TASK REQUIREMENTS: Locate each line of the records that contains the string "defaultTimeSignature" and copy those lines.

SOURCE DATA:

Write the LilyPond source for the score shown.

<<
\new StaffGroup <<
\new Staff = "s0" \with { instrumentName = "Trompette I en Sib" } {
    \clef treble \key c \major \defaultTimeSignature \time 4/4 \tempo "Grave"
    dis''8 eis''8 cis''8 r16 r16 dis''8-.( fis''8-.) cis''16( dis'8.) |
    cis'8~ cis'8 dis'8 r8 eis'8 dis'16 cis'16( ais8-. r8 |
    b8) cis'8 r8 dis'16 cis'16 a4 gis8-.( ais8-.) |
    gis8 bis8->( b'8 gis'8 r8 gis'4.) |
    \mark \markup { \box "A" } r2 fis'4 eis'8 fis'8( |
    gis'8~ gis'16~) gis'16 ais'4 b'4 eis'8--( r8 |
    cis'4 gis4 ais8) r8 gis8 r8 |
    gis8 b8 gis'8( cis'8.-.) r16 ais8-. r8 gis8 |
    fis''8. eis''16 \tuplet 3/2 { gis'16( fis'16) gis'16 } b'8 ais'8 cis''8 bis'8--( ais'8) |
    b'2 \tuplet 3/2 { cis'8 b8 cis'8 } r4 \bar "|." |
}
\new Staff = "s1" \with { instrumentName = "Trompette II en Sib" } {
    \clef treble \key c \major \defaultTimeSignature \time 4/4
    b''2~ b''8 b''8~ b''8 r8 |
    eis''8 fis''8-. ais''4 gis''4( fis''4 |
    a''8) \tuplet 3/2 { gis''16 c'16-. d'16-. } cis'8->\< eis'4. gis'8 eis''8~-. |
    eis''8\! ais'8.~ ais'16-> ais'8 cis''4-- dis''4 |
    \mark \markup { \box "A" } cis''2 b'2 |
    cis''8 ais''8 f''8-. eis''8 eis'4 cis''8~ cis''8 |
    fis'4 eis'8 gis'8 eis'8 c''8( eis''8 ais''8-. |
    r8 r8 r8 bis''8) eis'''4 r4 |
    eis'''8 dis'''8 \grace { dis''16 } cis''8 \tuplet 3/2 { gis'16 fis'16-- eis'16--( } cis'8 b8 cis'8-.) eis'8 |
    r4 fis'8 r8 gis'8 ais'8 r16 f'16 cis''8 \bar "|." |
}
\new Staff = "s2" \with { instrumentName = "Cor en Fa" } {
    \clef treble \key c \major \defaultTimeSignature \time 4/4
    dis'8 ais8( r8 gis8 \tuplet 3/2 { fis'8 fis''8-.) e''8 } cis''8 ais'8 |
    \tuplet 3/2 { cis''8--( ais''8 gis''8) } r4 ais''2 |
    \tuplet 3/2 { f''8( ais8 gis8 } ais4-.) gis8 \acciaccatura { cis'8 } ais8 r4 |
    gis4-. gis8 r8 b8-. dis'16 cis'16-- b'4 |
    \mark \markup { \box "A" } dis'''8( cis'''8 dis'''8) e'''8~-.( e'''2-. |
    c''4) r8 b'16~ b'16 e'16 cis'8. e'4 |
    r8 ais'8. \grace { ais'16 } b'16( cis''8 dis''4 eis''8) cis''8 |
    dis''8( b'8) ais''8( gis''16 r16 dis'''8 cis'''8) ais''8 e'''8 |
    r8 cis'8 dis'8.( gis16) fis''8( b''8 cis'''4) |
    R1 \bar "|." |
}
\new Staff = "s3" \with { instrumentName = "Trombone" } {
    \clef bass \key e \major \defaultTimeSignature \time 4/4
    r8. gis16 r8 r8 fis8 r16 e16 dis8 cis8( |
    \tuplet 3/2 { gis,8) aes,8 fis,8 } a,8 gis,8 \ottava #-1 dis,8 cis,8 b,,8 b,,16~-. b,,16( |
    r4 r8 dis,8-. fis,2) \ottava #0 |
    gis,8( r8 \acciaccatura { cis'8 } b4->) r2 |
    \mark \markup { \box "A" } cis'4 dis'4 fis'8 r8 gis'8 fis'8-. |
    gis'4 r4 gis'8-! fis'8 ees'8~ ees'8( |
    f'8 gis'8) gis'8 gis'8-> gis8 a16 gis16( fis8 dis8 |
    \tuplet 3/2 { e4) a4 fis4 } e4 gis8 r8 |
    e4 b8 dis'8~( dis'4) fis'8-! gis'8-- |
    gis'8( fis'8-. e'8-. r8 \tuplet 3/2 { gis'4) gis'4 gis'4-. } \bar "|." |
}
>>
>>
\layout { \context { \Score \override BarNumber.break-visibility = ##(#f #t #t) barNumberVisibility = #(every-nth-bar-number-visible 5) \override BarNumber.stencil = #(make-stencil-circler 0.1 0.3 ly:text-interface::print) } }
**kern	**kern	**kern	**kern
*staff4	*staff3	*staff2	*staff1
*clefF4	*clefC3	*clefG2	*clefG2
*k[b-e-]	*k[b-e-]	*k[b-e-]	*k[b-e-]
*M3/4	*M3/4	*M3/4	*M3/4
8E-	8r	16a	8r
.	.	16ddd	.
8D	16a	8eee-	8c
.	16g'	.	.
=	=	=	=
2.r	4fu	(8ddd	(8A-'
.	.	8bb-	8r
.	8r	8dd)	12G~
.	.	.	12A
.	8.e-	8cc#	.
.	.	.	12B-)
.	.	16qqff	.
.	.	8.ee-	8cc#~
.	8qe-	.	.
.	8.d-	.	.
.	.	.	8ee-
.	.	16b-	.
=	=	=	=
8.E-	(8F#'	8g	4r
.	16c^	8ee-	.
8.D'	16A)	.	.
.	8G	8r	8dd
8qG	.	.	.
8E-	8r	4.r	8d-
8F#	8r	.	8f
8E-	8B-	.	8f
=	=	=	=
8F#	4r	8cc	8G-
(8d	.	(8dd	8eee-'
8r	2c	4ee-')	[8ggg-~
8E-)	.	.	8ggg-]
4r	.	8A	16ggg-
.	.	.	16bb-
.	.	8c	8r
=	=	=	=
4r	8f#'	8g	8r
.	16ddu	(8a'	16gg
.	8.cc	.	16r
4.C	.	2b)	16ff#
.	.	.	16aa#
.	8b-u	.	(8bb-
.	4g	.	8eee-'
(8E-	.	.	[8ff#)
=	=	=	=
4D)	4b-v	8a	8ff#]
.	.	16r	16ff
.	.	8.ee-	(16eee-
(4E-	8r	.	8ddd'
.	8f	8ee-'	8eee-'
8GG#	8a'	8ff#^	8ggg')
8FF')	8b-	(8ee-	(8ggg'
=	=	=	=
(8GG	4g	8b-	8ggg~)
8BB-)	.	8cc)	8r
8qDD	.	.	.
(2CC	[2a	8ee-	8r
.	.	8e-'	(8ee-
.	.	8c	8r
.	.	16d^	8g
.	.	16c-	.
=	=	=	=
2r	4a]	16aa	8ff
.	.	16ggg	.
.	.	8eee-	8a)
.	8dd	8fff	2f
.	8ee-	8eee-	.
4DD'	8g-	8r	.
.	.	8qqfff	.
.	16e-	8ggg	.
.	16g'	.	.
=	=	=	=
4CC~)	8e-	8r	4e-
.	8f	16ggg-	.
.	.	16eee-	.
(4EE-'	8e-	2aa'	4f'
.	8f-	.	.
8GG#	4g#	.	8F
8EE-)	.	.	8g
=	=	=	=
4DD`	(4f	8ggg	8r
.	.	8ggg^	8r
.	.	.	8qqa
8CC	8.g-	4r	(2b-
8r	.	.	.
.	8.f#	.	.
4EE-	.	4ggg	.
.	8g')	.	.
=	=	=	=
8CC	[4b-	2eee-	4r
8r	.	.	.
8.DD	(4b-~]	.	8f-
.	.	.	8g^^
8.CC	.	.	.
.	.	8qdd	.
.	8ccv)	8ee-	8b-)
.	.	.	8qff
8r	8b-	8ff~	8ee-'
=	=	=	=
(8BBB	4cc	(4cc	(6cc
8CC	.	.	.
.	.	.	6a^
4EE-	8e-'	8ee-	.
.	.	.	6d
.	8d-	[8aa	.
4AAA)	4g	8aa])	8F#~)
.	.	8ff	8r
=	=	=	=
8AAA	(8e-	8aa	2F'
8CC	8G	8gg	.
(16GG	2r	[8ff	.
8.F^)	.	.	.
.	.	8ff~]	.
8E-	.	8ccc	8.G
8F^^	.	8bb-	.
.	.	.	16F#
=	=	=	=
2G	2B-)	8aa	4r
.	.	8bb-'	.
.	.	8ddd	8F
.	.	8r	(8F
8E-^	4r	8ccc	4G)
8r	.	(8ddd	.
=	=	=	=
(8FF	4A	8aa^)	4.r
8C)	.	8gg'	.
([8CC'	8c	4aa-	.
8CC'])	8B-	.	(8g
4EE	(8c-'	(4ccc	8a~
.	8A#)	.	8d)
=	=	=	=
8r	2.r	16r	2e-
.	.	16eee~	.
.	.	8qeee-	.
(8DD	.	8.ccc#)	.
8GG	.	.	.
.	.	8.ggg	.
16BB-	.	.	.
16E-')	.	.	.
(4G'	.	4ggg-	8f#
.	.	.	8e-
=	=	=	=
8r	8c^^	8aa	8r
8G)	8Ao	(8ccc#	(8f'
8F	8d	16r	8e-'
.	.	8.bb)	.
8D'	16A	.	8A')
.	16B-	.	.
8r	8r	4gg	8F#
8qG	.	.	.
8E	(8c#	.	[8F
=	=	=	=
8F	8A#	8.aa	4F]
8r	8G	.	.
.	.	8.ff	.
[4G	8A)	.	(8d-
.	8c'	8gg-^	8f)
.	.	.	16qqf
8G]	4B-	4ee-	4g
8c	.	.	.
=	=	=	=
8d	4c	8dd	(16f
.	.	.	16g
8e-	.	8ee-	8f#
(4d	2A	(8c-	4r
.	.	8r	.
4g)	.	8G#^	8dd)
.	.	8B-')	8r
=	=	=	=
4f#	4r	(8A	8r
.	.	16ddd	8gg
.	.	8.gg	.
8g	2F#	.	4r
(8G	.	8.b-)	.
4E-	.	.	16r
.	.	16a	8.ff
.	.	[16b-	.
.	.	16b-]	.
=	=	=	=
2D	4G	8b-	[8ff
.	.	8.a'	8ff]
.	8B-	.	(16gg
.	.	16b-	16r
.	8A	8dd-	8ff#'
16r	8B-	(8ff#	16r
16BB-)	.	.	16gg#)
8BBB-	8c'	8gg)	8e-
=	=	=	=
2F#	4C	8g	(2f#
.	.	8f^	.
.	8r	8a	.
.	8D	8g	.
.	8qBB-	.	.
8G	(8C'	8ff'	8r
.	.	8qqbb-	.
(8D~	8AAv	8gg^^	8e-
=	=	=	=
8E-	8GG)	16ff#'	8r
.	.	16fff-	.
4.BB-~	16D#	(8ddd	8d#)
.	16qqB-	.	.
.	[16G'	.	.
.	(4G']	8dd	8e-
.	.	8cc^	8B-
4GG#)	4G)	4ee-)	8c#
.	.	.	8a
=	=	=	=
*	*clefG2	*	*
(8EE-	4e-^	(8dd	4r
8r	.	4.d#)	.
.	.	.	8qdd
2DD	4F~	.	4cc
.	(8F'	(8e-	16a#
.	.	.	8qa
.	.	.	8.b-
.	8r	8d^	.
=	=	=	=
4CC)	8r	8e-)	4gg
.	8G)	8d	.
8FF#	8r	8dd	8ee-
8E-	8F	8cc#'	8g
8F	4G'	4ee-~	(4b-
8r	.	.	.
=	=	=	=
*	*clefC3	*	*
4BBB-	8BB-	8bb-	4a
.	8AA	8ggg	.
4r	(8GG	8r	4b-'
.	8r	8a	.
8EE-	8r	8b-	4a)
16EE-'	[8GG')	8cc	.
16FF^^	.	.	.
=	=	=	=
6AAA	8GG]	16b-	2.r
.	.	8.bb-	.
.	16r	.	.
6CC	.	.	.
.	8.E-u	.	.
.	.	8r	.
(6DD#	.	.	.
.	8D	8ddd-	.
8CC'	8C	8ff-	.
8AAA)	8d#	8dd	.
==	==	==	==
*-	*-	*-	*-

OUTPUT FOR THIS EXERCISE:
    \clef treble \key c \major \defaultTimeSignature \time 4/4 \tempo "Grave"
    \clef treble \key c \major \defaultTimeSignature \time 4/4
    \clef treble \key c \major \defaultTimeSignature \time 4/4
    \clef bass \key e \major \defaultTimeSignature \time 4/4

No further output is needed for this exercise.